* Task requirements
Copy the lines below word for word, leaving out the pictures.

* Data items
* * * * * * *
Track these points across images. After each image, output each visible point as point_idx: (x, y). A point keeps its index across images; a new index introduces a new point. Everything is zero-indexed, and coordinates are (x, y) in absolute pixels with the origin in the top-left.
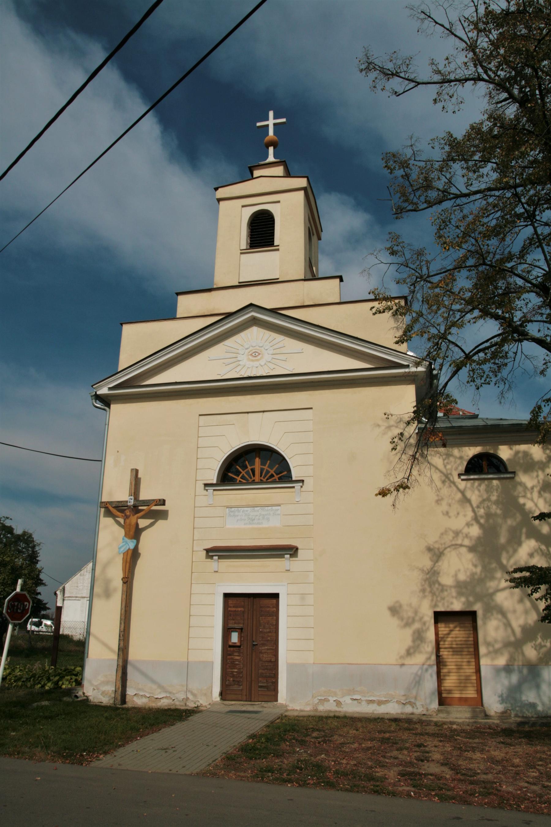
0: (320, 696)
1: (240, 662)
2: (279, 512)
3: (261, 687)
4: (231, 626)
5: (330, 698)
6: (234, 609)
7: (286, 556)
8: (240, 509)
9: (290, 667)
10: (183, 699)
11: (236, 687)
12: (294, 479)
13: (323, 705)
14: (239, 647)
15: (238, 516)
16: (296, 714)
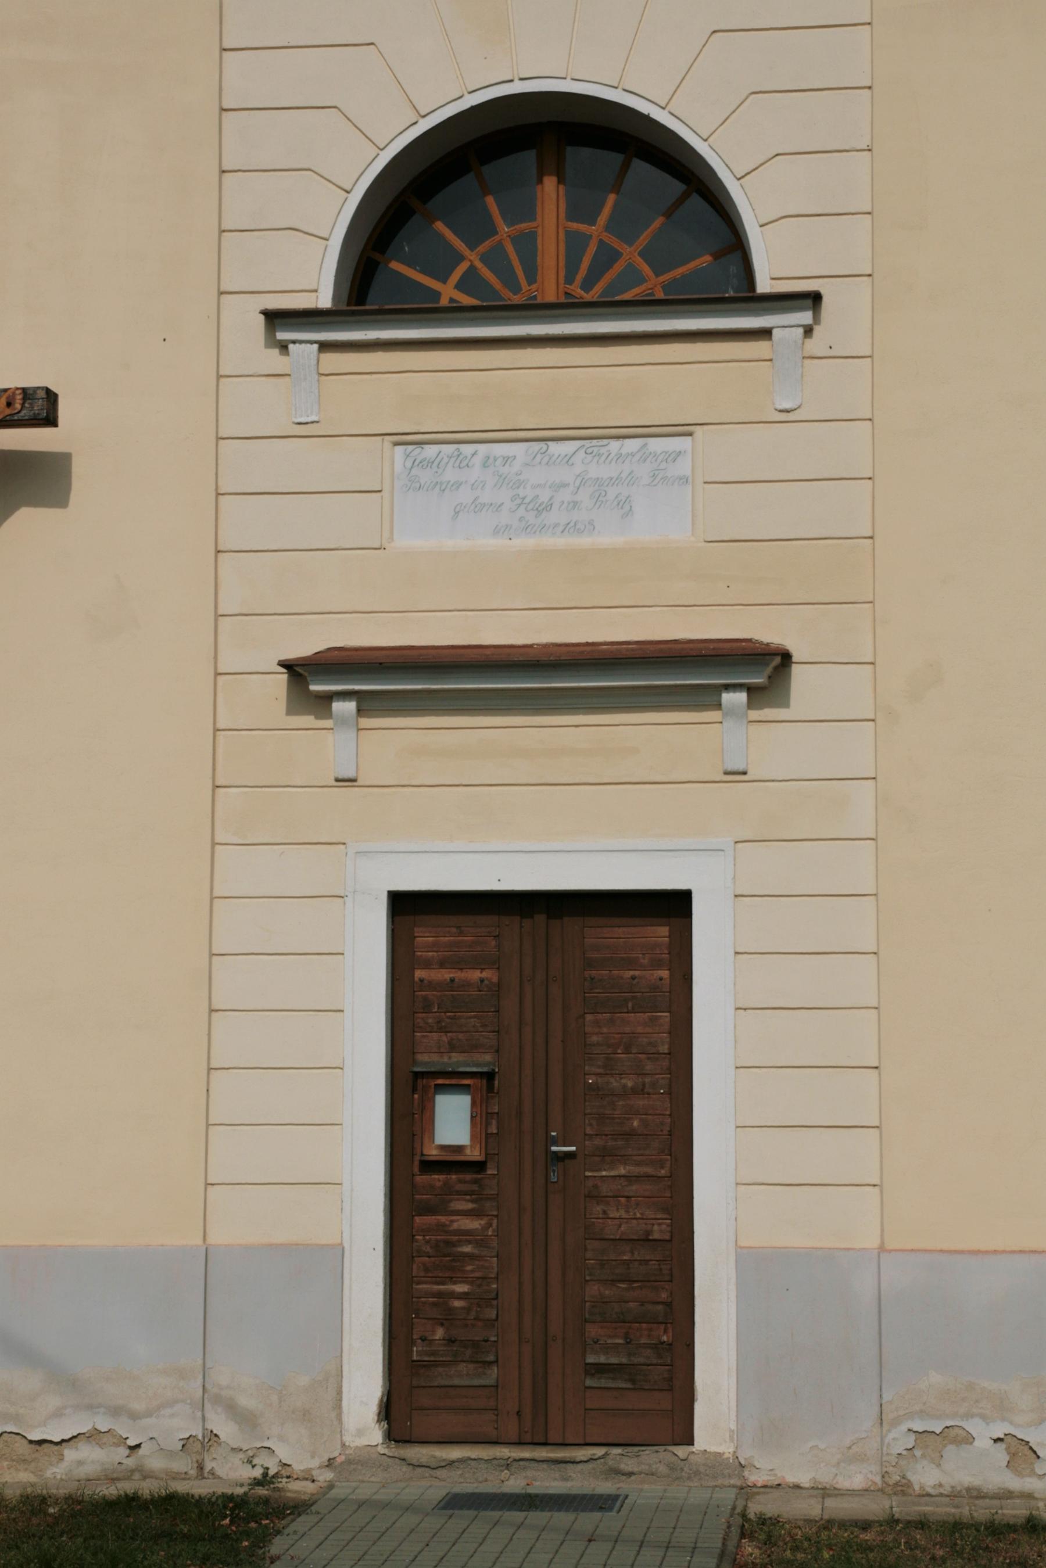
* * * * * * *
* Response below
Track these points across images. After each image, output each visible point as point_idx: (x, y). A point keeps its index across images; a new index introduces a new point. Everything is zero-indexed, and coordinates are (x, y) in absolute pixels with the origin in the top-left.
0: (320, 696)
1: (240, 662)
2: (279, 512)
3: (261, 687)
4: (231, 626)
5: (330, 698)
6: (234, 609)
7: (286, 556)
8: (240, 509)
9: (290, 667)
10: (183, 699)
11: (236, 687)
12: (294, 479)
13: (323, 705)
14: (239, 647)
15: (238, 516)
16: (296, 714)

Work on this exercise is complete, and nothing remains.